TASK DESCRIPTION: Which lines below fall between the one containing "camera: 45 degrees right, 10 degrees down" and the one containing "(256, 490) = (825, 555): black"? Repeat them exactly, counting both of those lines, and add nothing else.

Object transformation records
★ ★ ★ ★ ★ ★ ★

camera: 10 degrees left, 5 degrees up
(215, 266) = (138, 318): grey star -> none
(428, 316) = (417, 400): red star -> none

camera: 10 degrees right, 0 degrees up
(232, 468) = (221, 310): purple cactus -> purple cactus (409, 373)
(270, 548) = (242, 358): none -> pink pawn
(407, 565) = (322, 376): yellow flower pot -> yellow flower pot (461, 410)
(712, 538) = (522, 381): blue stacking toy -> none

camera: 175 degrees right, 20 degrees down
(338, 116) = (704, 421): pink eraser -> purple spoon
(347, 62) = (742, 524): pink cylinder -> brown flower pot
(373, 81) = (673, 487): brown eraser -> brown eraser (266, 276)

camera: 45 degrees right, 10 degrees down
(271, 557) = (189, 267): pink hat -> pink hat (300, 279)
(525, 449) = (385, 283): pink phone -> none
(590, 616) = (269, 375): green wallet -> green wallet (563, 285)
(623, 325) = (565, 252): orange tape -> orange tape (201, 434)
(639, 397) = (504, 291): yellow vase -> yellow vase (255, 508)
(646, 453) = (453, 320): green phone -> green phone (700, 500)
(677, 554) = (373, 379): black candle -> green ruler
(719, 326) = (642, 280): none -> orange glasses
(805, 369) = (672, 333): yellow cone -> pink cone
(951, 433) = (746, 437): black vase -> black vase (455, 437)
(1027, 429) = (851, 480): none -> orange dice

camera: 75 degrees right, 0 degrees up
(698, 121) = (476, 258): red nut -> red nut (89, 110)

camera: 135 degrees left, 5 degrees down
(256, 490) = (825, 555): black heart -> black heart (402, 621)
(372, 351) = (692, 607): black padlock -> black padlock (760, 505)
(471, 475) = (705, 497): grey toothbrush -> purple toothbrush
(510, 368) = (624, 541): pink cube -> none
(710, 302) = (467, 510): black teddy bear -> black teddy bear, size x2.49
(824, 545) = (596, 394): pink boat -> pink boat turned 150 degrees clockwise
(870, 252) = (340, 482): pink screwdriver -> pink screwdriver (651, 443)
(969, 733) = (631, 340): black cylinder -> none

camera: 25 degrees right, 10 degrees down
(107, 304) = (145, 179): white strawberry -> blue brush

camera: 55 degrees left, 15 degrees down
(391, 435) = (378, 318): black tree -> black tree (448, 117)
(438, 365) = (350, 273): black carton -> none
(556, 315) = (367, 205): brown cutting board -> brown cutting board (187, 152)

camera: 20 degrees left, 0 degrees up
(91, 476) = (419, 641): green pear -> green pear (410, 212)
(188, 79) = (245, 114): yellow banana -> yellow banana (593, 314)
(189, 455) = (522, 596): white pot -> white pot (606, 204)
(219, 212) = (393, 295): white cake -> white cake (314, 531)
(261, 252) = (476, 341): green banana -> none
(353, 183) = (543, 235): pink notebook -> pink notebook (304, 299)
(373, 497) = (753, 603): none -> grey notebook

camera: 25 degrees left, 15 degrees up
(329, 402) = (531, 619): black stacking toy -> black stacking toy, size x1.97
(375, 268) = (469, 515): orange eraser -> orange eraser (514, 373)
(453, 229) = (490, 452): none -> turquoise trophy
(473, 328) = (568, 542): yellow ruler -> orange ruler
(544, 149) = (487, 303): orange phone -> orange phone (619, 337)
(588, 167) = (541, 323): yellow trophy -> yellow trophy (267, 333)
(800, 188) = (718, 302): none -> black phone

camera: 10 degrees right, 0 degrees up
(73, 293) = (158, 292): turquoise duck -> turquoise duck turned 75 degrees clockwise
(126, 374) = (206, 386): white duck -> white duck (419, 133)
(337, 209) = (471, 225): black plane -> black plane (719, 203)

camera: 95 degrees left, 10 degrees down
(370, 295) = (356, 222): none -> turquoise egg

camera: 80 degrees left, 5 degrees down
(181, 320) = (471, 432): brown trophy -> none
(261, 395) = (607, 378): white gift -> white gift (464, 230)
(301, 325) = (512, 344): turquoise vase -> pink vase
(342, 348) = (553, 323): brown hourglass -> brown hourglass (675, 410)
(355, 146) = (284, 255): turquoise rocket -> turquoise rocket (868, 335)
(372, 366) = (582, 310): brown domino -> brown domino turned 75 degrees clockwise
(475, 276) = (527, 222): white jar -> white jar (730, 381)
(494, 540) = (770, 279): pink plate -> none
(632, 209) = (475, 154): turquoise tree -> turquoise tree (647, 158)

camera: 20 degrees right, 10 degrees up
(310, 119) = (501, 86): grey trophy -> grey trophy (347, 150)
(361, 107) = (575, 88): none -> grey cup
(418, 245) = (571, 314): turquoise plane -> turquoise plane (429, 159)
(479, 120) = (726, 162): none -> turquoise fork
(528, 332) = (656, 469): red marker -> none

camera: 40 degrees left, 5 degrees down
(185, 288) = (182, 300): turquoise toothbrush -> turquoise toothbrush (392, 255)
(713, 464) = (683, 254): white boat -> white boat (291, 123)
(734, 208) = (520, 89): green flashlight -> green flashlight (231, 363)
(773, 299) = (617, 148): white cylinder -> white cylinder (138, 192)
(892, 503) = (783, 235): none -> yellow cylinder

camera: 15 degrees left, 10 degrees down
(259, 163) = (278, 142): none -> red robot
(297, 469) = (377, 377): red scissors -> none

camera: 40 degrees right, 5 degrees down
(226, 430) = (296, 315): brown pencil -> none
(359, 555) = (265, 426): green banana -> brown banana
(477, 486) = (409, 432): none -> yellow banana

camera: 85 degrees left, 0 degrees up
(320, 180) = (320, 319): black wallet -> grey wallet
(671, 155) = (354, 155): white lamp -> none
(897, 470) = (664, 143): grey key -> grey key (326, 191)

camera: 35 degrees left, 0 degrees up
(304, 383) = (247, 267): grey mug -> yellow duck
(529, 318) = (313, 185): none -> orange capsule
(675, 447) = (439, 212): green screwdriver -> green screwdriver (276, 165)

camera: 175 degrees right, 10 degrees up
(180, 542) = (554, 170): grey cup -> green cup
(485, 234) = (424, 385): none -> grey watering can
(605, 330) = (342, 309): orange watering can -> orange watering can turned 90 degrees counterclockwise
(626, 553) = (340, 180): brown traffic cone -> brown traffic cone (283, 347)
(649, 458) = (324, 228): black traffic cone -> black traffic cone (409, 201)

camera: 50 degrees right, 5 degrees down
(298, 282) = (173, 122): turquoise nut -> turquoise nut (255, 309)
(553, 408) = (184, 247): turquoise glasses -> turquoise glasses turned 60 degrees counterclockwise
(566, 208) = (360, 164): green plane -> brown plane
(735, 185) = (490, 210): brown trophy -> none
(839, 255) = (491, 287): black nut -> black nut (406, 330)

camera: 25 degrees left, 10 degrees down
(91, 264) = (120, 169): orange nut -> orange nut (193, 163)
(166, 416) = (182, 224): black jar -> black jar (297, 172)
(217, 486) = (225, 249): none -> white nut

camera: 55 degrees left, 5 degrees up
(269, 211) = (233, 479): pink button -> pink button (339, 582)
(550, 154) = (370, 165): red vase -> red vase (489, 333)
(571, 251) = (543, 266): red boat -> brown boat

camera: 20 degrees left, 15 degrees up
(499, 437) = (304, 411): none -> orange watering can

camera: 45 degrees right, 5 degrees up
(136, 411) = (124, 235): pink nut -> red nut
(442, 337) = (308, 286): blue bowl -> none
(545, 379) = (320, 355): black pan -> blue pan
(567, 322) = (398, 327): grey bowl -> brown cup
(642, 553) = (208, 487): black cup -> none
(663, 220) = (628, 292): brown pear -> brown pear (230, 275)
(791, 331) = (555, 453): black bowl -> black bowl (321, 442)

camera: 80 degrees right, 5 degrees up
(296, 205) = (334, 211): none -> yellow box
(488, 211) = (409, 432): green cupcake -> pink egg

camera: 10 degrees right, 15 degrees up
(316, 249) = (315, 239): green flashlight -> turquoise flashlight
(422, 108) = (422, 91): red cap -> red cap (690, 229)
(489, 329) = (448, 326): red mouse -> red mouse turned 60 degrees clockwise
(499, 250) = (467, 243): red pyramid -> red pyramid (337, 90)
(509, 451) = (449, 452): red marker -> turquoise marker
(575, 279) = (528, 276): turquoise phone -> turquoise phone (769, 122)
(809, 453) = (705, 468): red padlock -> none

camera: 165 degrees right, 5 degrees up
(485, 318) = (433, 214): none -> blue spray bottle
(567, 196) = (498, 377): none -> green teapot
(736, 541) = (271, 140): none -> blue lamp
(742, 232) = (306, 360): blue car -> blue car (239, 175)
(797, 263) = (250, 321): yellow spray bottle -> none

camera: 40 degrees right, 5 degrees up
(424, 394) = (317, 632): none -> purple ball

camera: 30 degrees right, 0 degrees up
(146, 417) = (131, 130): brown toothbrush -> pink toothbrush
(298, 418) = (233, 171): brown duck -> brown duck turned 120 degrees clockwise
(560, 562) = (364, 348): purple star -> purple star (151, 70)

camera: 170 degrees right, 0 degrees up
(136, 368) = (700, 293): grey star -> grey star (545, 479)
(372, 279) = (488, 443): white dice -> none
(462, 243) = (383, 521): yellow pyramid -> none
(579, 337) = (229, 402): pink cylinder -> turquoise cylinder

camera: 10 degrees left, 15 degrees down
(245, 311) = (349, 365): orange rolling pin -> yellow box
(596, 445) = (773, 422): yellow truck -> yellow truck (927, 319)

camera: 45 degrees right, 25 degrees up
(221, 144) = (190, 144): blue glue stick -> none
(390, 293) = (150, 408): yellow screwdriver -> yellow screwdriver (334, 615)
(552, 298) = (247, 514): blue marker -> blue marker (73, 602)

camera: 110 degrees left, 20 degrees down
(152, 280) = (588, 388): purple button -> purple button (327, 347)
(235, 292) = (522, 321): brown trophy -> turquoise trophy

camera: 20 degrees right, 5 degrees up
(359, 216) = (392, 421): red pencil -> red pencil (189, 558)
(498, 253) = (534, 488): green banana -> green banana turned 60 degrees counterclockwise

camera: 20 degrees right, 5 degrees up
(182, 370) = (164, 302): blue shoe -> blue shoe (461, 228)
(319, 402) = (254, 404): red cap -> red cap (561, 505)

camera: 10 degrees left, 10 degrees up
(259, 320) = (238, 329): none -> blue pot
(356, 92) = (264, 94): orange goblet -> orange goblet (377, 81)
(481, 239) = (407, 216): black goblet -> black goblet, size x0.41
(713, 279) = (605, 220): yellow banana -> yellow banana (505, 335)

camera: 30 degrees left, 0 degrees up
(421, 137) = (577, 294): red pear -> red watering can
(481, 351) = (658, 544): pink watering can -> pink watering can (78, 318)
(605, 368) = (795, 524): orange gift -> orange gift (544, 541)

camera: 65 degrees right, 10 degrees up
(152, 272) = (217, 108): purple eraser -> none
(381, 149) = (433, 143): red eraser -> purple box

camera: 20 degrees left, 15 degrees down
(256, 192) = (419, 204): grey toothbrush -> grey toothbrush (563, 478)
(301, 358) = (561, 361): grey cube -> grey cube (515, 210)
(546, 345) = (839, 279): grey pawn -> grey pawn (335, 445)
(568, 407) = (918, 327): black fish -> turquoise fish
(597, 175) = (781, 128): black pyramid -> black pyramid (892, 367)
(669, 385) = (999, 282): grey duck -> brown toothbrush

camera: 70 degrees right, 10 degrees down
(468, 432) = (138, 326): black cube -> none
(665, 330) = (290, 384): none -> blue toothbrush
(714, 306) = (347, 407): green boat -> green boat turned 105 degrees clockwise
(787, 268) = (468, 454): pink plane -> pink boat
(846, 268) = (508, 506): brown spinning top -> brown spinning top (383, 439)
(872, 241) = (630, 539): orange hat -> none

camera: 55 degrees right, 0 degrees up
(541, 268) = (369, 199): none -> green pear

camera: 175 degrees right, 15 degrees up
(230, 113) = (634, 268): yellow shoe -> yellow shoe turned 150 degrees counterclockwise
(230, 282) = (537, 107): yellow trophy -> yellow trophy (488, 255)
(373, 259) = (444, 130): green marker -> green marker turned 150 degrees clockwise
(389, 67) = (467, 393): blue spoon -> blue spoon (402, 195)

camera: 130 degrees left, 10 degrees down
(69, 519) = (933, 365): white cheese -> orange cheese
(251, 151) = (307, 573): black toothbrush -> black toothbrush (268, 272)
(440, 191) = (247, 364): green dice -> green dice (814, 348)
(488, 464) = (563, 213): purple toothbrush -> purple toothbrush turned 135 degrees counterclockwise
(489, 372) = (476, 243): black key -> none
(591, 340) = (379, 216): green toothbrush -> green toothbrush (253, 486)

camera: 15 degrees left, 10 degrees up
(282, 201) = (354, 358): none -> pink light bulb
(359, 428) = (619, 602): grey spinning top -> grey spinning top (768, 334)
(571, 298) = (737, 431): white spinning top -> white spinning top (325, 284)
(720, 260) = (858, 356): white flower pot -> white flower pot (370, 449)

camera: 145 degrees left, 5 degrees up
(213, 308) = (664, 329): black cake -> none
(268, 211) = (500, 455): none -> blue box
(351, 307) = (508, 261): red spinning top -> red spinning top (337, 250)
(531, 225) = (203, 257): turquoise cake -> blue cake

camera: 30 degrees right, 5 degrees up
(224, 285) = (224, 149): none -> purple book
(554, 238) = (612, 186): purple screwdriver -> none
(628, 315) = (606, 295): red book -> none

★ ★ ★ ★ ★ ★ ★

COMPLETED EXERCISE:
camera: 45 degrees right, 10 degrees down
(271, 557) = (189, 267): pink hat -> pink hat (300, 279)
(525, 449) = (385, 283): pink phone -> none
(590, 616) = (269, 375): green wallet -> green wallet (563, 285)
(623, 325) = (565, 252): orange tape -> orange tape (201, 434)
(639, 397) = (504, 291): yellow vase -> yellow vase (255, 508)
(646, 453) = (453, 320): green phone -> green phone (700, 500)
(677, 554) = (373, 379): black candle -> green ruler
(719, 326) = (642, 280): none -> orange glasses
(805, 369) = (672, 333): yellow cone -> pink cone
(951, 433) = (746, 437): black vase -> black vase (455, 437)
(1027, 429) = (851, 480): none -> orange dice

camera: 75 degrees right, 0 degrees up
(698, 121) = (476, 258): red nut -> red nut (89, 110)

camera: 135 degrees left, 5 degrees down
(256, 490) = (825, 555): black heart -> black heart (402, 621)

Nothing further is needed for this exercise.